Your goal:
Your task is to transcribe the entries below exactly, from their first line down to the line containing "added: ORANGE BUCKET", and to stop there.

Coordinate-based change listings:
---+---
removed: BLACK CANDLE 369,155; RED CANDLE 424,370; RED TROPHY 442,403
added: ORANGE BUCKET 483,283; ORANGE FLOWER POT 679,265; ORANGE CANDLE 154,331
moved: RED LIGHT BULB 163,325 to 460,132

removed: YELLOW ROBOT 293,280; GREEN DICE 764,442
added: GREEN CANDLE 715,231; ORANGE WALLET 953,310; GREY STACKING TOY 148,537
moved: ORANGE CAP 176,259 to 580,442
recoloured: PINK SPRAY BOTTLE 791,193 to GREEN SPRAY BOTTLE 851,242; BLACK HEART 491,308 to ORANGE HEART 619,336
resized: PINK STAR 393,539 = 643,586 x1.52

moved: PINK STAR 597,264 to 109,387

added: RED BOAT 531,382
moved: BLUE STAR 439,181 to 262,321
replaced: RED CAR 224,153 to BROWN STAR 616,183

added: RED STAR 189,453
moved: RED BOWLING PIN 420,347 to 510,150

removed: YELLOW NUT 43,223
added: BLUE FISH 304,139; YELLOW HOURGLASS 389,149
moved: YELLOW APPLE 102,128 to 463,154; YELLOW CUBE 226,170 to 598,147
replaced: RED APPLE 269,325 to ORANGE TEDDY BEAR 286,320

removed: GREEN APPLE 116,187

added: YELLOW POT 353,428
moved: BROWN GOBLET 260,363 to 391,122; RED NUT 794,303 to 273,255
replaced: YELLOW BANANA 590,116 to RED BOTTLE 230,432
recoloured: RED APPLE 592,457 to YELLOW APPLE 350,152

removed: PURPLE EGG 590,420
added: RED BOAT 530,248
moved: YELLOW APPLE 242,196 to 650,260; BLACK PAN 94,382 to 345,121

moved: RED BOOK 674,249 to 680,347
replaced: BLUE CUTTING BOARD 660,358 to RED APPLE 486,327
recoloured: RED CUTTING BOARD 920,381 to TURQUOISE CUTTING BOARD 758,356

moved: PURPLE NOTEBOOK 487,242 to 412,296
---+---
Solution for this task:
removed: BLACK CANDLE 369,155; RED CANDLE 424,370; RED TROPHY 442,403
added: ORANGE BUCKET 483,283; ORANGE FLOWER POT 679,265; ORANGE CANDLE 154,331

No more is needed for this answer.